#### [WORK REQUEST]
Going down the listing below, print exactly each line from the one with "RTC1: DS1307 -> DS3231" up to and including the one with "PIXELS1 pin DIN: D7 -> D4", and skip the rest.

#### [MATERIAL TO PROCESS]
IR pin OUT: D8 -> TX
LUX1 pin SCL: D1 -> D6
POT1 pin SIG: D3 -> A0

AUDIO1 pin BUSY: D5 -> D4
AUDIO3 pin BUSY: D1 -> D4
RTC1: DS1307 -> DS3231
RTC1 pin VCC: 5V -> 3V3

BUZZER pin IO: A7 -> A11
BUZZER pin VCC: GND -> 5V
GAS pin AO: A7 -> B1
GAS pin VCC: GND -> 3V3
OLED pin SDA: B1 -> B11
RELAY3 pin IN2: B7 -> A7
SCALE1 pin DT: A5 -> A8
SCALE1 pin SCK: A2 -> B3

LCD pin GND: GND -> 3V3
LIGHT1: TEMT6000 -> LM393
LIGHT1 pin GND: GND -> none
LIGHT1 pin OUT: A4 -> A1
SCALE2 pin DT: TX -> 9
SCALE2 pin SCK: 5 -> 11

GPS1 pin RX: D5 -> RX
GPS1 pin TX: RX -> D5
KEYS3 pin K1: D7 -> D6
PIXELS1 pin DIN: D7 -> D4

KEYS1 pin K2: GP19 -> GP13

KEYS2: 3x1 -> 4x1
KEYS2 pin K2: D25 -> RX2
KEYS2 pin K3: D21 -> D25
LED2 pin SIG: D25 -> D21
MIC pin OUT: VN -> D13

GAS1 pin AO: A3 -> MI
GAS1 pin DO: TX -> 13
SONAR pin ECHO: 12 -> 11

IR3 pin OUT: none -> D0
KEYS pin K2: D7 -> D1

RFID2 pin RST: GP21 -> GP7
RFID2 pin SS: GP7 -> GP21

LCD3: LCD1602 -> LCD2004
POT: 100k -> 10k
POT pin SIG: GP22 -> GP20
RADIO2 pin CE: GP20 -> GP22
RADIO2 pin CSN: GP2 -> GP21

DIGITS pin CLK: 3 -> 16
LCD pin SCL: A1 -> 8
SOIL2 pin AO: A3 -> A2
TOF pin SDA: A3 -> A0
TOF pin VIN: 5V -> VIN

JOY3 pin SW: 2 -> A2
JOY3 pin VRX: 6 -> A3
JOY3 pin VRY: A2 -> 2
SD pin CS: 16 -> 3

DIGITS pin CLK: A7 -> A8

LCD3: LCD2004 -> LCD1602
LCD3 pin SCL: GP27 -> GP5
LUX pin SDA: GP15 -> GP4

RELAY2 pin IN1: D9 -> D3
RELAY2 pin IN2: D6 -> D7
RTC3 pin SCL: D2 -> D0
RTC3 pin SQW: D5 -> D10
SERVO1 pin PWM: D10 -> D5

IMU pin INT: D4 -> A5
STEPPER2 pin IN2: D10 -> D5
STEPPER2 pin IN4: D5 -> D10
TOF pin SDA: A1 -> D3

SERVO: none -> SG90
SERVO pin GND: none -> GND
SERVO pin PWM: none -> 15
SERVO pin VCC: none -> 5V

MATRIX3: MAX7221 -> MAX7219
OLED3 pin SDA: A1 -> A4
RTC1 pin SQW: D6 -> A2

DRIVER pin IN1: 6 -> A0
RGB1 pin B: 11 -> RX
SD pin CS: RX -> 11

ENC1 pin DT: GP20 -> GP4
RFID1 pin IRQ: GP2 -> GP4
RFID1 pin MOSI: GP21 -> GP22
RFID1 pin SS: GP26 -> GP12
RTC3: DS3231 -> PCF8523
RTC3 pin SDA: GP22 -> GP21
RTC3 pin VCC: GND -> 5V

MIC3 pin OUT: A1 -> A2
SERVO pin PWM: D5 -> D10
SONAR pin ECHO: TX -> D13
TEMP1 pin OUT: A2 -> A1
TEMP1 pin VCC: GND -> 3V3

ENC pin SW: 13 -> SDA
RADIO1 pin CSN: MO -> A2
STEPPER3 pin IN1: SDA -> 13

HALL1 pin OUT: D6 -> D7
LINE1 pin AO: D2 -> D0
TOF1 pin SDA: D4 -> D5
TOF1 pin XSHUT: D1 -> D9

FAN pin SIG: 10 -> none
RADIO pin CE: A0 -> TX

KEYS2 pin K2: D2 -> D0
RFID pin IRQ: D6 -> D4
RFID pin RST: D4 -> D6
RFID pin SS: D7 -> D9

#### [ANSWER AREA]
RTC1: DS1307 -> DS3231
RTC1 pin VCC: 5V -> 3V3

BUZZER pin IO: A7 -> A11
BUZZER pin VCC: GND -> 5V
GAS pin AO: A7 -> B1
GAS pin VCC: GND -> 3V3
OLED pin SDA: B1 -> B11
RELAY3 pin IN2: B7 -> A7
SCALE1 pin DT: A5 -> A8
SCALE1 pin SCK: A2 -> B3

LCD pin GND: GND -> 3V3
LIGHT1: TEMT6000 -> LM393
LIGHT1 pin GND: GND -> none
LIGHT1 pin OUT: A4 -> A1
SCALE2 pin DT: TX -> 9
SCALE2 pin SCK: 5 -> 11

GPS1 pin RX: D5 -> RX
GPS1 pin TX: RX -> D5
KEYS3 pin K1: D7 -> D6
PIXELS1 pin DIN: D7 -> D4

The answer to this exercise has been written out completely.